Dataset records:
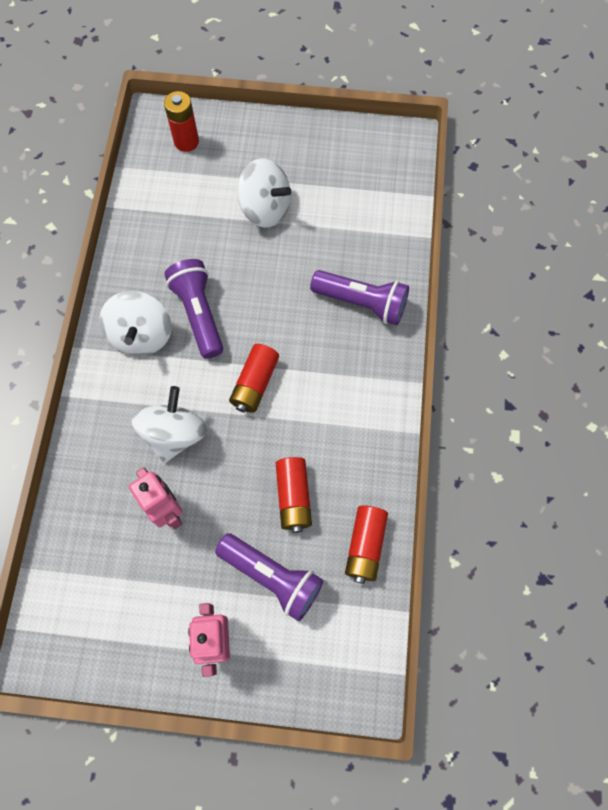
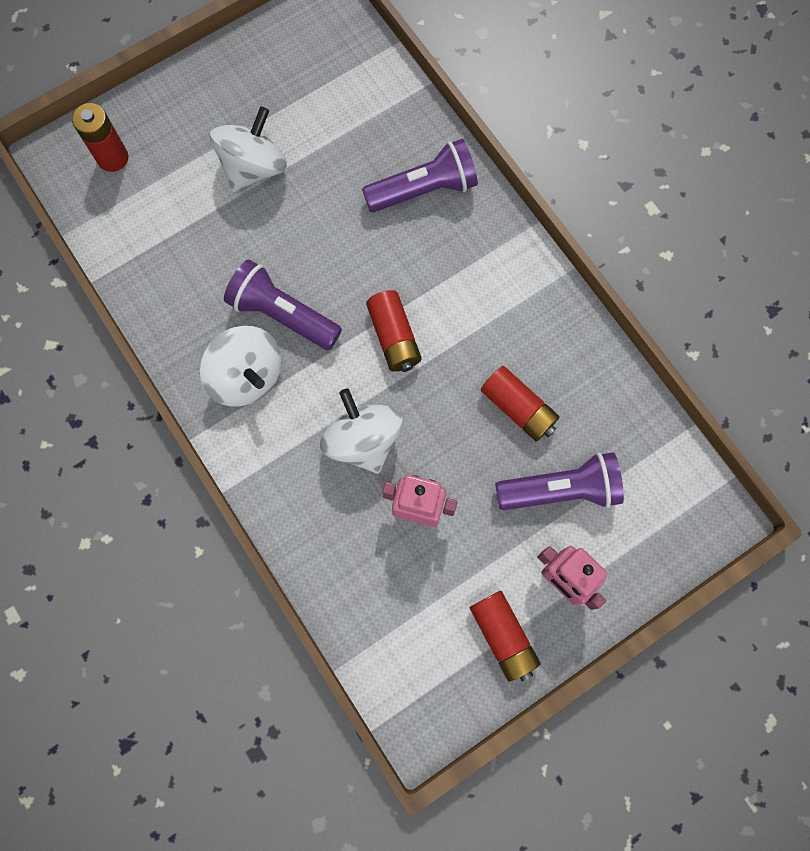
camera: 40 degrees left, 5 degrees up
(265, 209) = (254, 167): white spinning top -> white spinning top turned 45 degrees counterclockwise
(365, 546) = (613, 399): red battery -> red battery (503, 636)

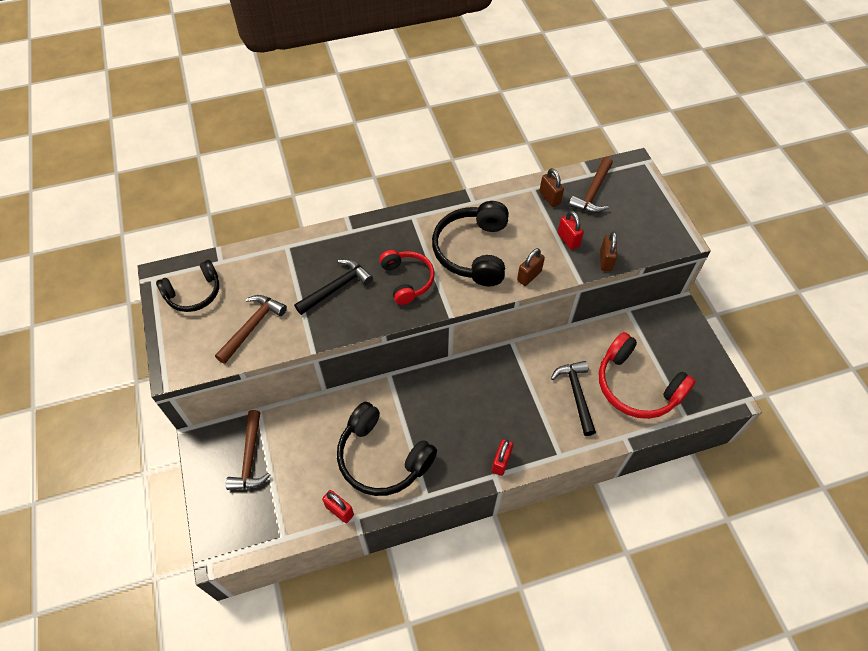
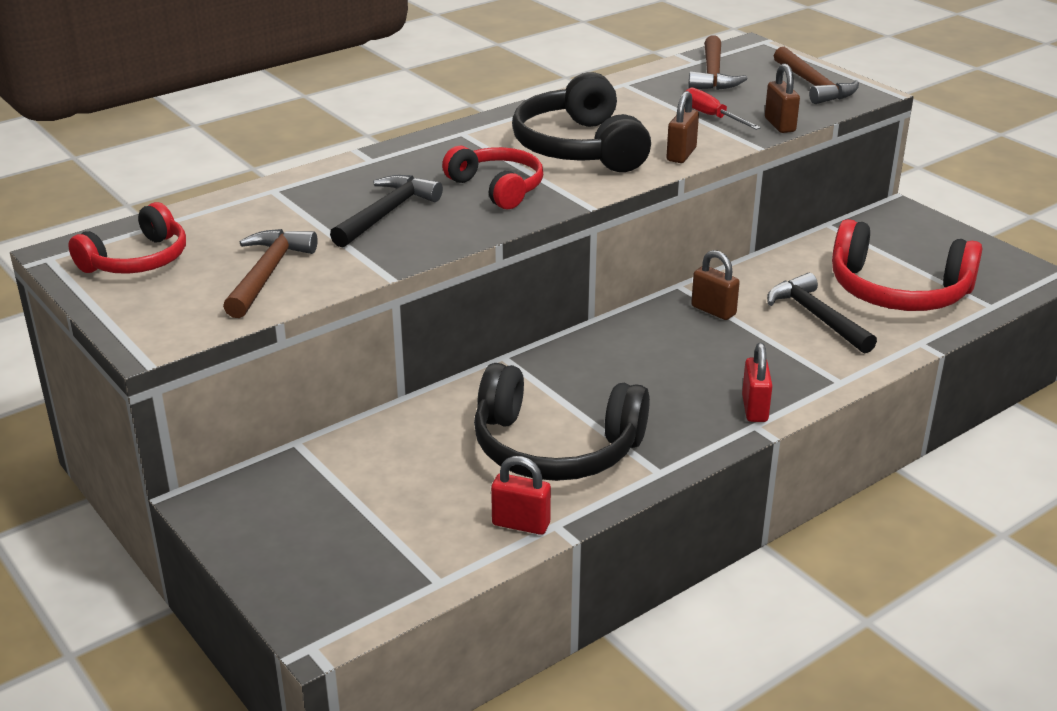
camera: 20 degrees left, 25 degrees down
(194, 293) = (138, 260): black headphones -> red headphones
(250, 458) = (315, 501): brown hammer -> brown hammer (813, 85)
(549, 198) = (655, 87): brown padlock -> brown padlock (713, 310)
(568, 240) = (711, 116): red padlock -> red screwdriver

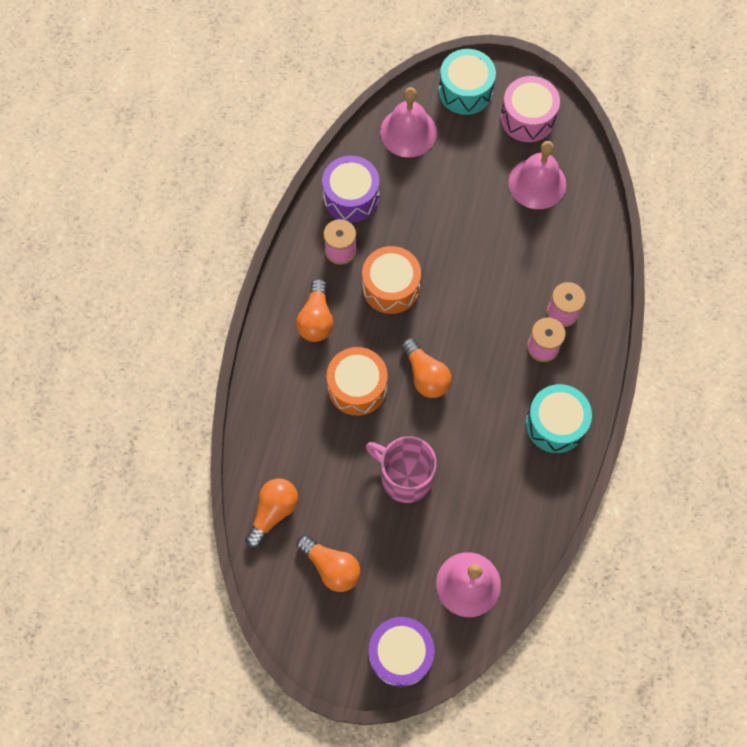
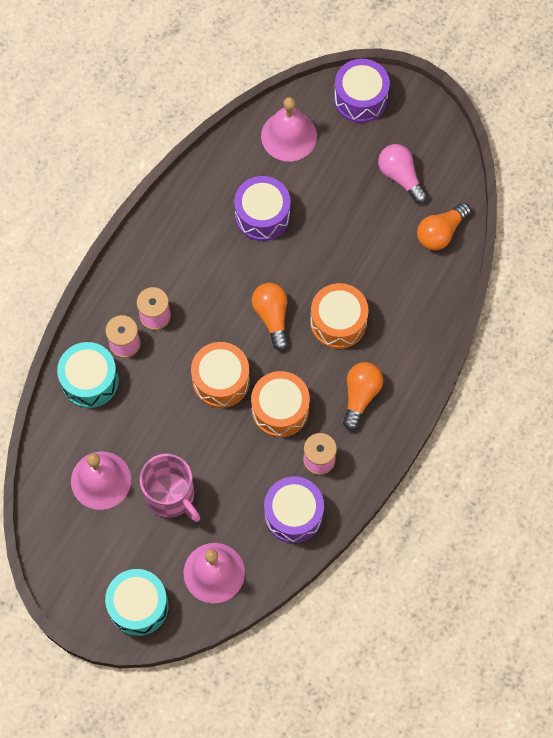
camera: 165 degrees left, 0 degrees up
(331, 567) = (400, 177): orange light bulb -> pink light bulb
(405, 477) = (317, 233): pink mug -> pink mug (171, 496)
(456, 300) = (221, 380): none -> orange drum
(468, 482) = (262, 215): none -> purple drum
(527, 118) = (84, 556): pink drum -> none
(555, 424) = (169, 245): turquoise drum -> turquoise drum (90, 380)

- TASK TO CARRY OUT -
Working from the entries above, return all lines that contain "left".

- RESULT FOR THIS EXERCISE -
camera: 40 degrees left, 5 degrees up
camera: 20 degrees left, 25 degrees down
camera: 165 degrees left, 0 degrees up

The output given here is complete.